YOUR OBJECTIVE:
Copy exactly and only the lines running from the one that contains "D1: LED (A N008, K" to the final line of the data below, without the pictures.

Start of DATA SUPPLIED

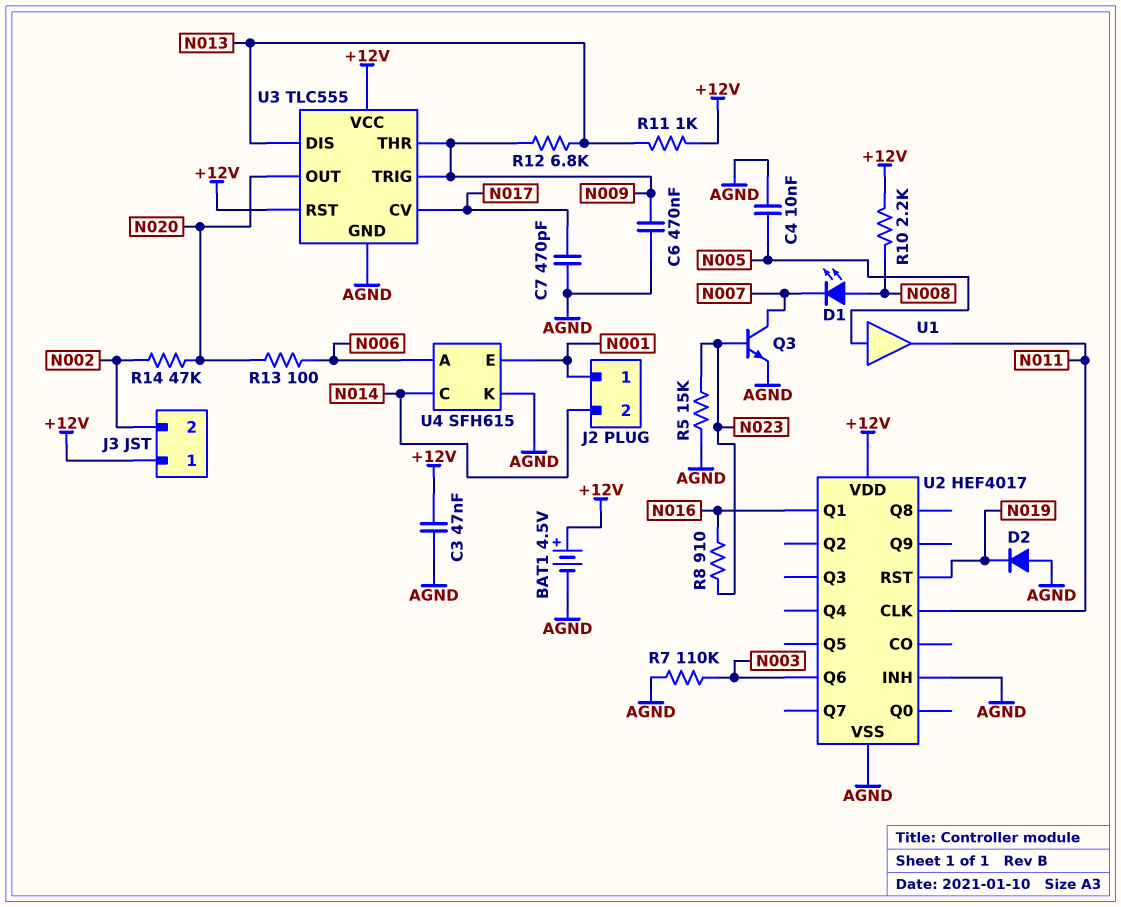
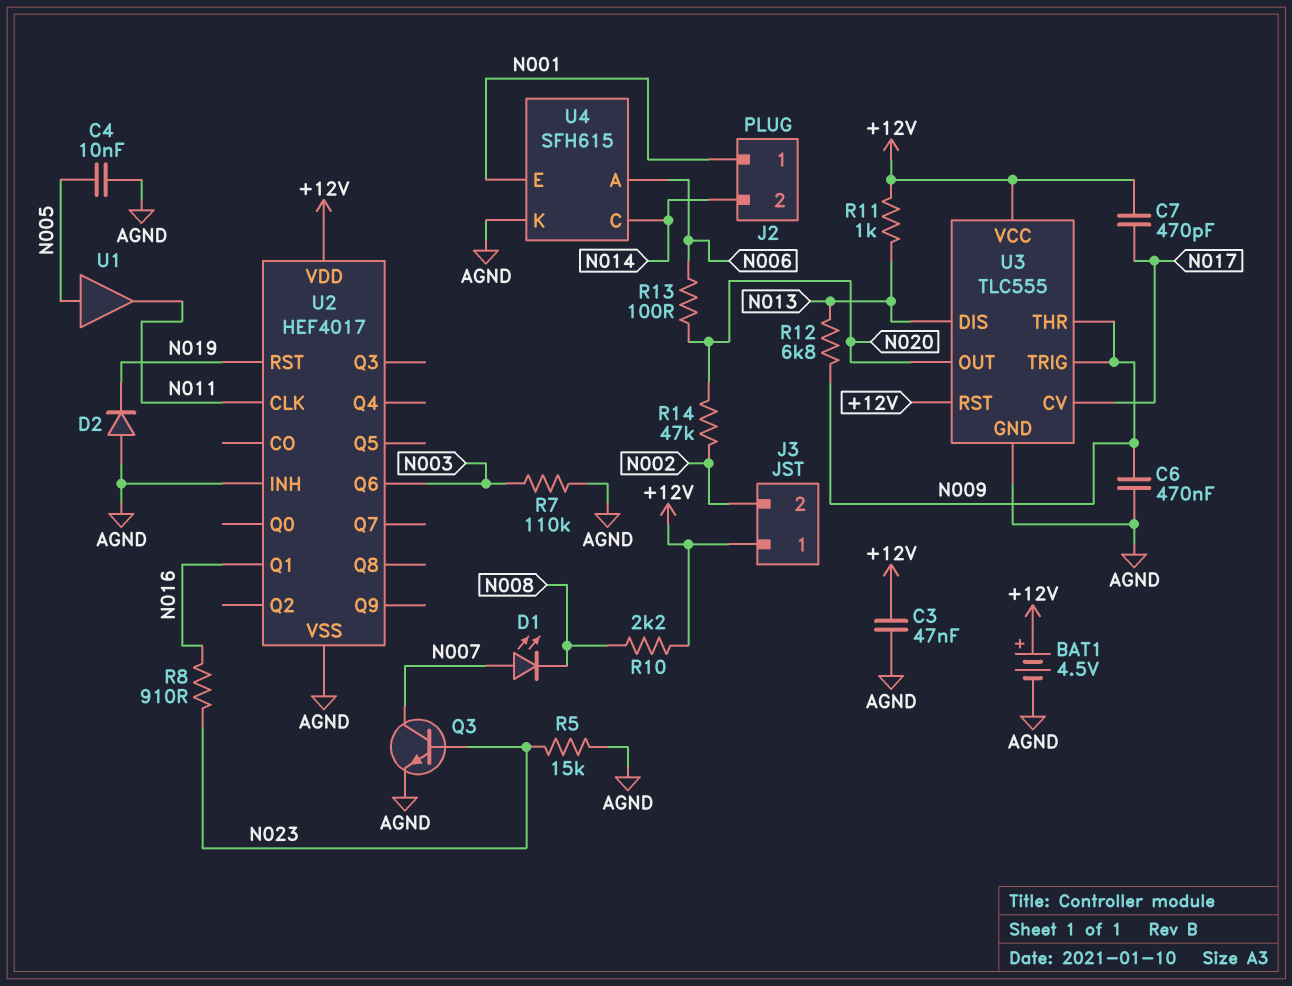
C7: 470pF (AGND, N017) -> 470pF (+12V, N017)
D1: LED (A N008, K N007) -> LED (A N007, K N008)

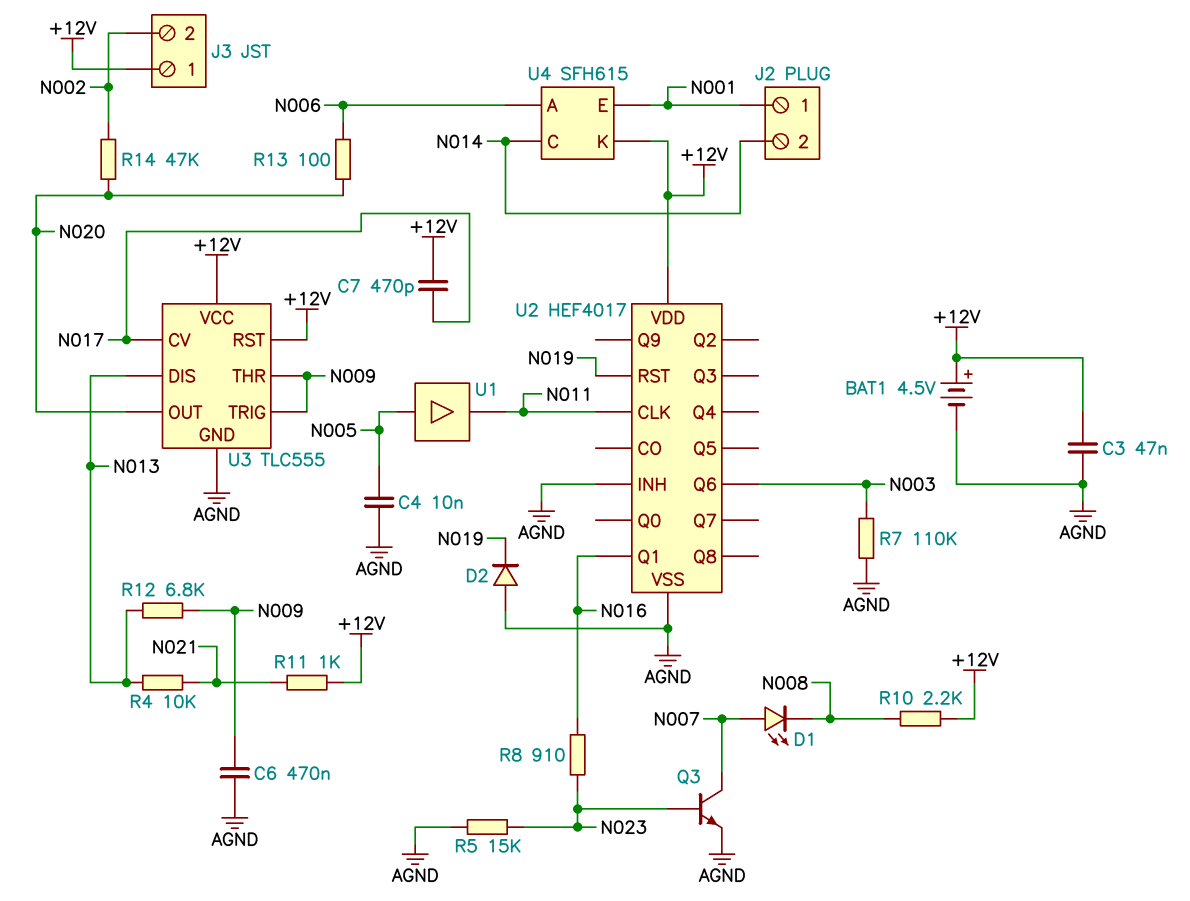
R4: none -> 10k (N013, N021)
R11: 1k (+12V, N013) -> 1k (+12V, N021)
U4 pin K: AGND -> +12V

End of DATA SUPPLIED

FINISHED EXERCISE:
D1: LED (A N008, K N007) -> LED (A N007, K N008)

R4: none -> 10k (N013, N021)
R11: 1k (+12V, N013) -> 1k (+12V, N021)
U4 pin K: AGND -> +12V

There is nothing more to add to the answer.